**Your goal**
Filter the entries, keeping every line with the word "slope".

[Object change descriptions]

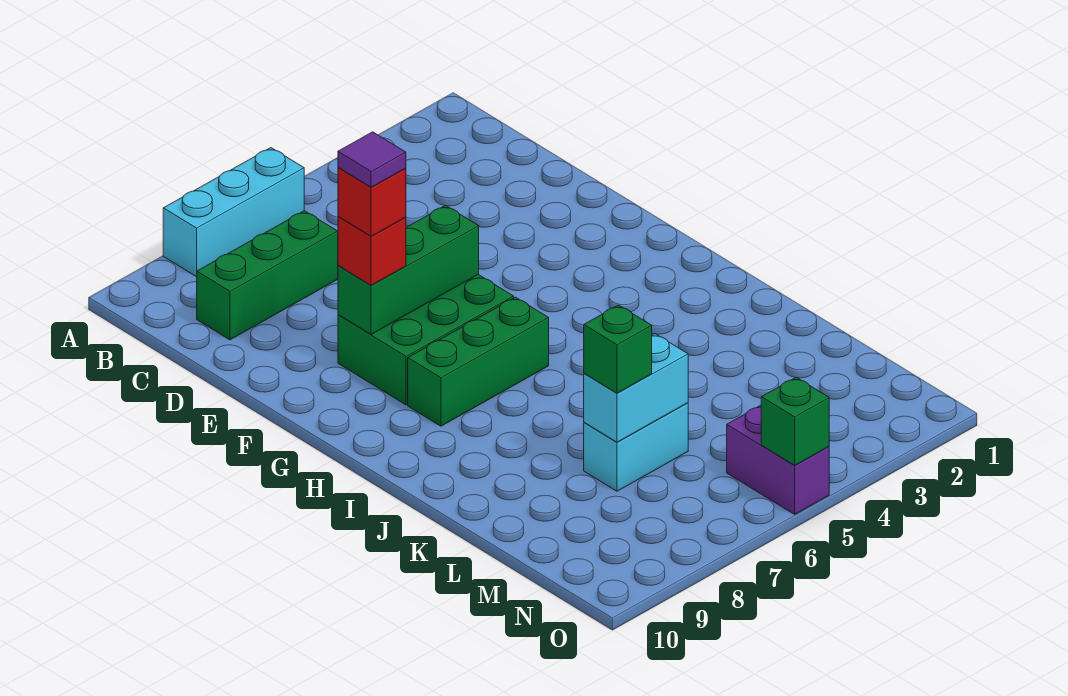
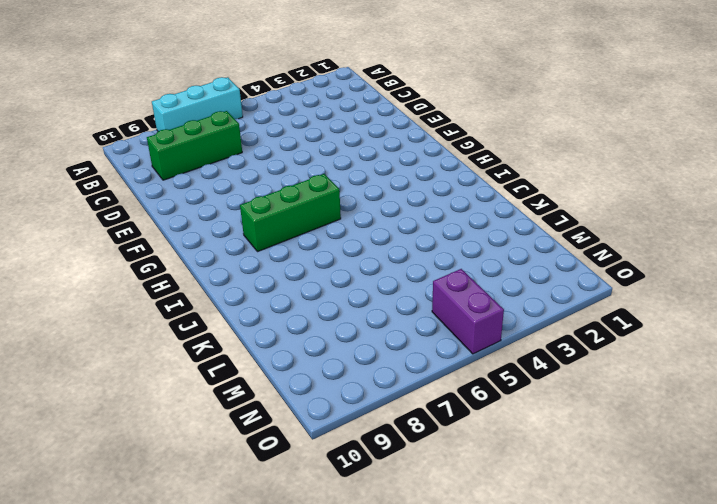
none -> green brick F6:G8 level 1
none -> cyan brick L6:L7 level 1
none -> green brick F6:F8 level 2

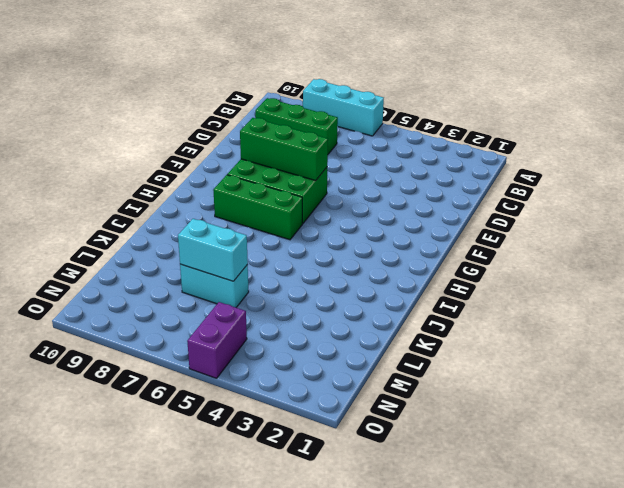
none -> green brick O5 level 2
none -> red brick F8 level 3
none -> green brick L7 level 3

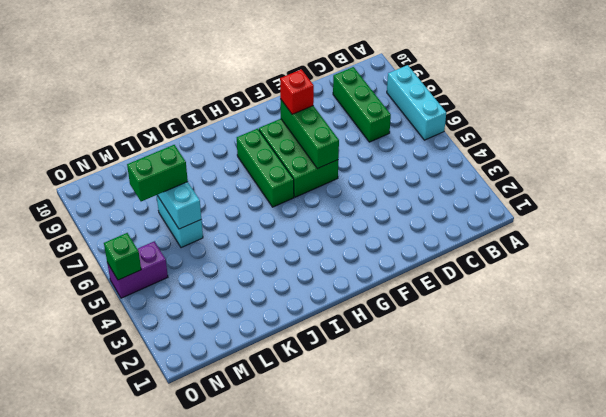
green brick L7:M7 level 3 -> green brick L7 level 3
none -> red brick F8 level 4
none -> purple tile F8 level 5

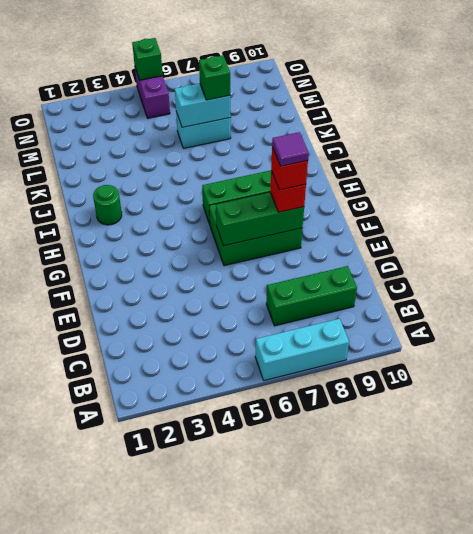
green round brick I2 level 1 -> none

* * *

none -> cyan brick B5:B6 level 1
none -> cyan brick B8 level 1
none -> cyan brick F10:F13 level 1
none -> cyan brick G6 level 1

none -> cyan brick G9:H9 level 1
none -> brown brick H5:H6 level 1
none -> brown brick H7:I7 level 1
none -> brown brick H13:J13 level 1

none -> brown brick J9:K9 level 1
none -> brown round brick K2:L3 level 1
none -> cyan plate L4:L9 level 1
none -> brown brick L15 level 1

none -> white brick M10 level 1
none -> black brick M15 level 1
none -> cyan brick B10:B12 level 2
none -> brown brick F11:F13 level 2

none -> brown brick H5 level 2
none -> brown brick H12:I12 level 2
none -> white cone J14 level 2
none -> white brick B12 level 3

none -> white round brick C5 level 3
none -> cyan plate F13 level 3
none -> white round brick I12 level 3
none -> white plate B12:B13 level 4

...

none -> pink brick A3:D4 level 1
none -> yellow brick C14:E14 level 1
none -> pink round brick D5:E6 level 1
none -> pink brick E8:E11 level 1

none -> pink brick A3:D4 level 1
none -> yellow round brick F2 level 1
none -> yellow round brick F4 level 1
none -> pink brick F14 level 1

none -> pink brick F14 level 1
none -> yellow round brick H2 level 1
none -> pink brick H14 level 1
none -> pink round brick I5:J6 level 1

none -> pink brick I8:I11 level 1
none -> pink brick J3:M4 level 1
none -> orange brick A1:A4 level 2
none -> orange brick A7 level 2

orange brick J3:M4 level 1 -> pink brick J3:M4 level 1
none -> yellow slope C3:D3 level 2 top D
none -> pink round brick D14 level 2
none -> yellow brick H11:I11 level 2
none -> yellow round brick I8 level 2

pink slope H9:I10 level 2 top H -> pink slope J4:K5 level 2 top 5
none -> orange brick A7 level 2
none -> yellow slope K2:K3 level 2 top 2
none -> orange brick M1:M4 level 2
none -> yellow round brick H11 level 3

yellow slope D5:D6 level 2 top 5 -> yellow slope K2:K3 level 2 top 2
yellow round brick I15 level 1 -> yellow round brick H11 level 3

**Solution for this task**
none -> yellow slope C3:D3 level 2 top D
pink slope H9:I10 level 2 top H -> pink slope J4:K5 level 2 top 5
none -> yellow slope K2:K3 level 2 top 2
yellow slope D5:D6 level 2 top 5 -> yellow slope K2:K3 level 2 top 2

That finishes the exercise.